* Your objective
In the entries below, find each line with the string "brown" and copy it.

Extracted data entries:
..............................
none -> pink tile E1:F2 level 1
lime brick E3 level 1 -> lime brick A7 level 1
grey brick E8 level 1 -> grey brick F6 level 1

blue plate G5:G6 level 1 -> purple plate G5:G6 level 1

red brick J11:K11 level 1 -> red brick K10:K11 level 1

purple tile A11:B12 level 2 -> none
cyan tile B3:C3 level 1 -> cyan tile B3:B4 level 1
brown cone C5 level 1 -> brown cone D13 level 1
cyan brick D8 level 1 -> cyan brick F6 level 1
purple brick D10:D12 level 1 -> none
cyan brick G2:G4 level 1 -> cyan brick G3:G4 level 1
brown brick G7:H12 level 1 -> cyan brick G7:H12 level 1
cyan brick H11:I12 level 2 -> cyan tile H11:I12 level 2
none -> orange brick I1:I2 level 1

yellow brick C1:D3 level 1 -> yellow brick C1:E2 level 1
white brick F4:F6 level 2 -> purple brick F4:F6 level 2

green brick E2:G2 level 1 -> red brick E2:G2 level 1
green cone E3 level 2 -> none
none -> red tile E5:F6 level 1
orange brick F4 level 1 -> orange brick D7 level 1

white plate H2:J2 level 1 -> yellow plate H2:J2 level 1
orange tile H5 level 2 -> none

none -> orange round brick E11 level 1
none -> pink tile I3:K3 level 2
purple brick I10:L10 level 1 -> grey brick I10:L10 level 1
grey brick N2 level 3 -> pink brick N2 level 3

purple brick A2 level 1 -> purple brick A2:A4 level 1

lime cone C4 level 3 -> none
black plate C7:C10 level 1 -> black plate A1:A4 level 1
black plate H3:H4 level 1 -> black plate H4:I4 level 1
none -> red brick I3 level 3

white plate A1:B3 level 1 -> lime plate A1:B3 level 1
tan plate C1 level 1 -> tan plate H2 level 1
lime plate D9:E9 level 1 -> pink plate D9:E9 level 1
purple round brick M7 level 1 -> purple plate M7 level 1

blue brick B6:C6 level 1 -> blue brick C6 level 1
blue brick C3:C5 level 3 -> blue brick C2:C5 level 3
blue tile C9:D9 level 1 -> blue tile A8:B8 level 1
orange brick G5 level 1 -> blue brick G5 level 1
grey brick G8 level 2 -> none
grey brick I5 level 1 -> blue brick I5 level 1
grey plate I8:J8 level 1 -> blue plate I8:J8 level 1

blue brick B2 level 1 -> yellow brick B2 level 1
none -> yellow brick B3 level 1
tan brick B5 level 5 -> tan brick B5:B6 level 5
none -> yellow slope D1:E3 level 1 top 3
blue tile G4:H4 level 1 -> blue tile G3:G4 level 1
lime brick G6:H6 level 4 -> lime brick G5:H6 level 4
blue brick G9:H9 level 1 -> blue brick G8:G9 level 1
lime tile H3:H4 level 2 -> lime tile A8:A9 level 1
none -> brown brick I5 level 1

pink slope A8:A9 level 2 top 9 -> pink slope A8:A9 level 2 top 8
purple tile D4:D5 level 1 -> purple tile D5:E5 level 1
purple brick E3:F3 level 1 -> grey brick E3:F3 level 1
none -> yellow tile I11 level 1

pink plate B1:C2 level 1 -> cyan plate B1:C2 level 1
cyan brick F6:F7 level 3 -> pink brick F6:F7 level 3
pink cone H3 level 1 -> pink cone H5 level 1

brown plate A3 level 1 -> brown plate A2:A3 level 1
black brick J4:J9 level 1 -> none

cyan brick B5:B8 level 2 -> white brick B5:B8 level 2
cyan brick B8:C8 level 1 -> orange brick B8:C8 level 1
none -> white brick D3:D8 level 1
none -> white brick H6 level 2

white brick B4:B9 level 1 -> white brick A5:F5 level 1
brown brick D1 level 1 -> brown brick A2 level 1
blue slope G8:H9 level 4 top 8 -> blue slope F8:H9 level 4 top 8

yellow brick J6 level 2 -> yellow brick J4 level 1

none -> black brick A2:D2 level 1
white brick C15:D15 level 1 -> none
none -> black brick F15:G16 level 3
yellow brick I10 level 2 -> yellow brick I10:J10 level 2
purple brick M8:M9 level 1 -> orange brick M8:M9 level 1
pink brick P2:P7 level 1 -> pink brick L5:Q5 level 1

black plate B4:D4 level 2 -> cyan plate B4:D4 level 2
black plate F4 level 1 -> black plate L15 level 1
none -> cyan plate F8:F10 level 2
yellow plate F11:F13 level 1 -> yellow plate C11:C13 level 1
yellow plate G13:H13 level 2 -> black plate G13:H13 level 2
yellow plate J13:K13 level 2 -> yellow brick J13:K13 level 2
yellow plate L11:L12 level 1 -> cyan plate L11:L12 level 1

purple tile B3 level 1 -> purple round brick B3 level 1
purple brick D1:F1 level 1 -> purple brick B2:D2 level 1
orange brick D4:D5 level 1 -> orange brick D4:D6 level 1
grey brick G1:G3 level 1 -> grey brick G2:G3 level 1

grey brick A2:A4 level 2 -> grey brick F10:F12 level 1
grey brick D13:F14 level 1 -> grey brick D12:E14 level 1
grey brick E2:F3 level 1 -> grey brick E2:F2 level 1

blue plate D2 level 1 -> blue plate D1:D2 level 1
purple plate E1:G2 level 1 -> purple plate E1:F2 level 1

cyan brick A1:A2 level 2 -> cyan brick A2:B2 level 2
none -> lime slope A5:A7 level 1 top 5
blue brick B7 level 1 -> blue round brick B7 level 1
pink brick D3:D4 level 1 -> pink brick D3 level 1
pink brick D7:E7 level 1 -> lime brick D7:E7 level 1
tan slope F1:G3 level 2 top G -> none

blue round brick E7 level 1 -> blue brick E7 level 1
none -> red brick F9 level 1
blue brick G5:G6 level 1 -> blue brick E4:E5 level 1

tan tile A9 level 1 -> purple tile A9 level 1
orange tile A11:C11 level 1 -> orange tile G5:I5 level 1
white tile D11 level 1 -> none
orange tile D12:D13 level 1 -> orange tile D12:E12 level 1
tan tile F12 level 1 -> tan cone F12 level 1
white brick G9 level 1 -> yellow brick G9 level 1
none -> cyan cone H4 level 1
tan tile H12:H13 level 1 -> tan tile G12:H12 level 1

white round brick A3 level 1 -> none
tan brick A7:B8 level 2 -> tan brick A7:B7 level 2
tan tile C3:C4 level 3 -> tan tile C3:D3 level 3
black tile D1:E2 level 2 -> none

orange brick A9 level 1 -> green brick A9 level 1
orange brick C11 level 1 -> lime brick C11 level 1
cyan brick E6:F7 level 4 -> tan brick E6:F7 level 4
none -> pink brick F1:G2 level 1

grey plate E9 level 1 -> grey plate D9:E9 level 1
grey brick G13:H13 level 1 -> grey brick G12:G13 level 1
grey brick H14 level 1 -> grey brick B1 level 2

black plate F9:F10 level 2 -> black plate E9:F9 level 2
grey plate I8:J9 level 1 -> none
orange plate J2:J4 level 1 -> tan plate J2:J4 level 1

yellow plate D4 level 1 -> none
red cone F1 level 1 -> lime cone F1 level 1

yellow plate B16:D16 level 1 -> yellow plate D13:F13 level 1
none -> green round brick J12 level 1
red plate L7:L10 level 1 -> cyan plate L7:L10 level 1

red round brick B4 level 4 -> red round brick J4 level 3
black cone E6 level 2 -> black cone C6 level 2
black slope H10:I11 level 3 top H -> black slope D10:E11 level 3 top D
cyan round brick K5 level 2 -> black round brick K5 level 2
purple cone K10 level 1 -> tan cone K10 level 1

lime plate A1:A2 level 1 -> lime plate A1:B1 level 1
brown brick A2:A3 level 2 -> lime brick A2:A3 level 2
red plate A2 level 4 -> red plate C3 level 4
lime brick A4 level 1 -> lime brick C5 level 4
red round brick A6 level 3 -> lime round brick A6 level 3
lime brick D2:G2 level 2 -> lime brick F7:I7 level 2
..............................
* Response
brown cone C5 level 1 -> brown cone D13 level 1
brown brick G7:H12 level 1 -> cyan brick G7:H12 level 1
none -> brown brick I5 level 1
brown plate A3 level 1 -> brown plate A2:A3 level 1
brown brick D1 level 1 -> brown brick A2 level 1
brown brick A2:A3 level 2 -> lime brick A2:A3 level 2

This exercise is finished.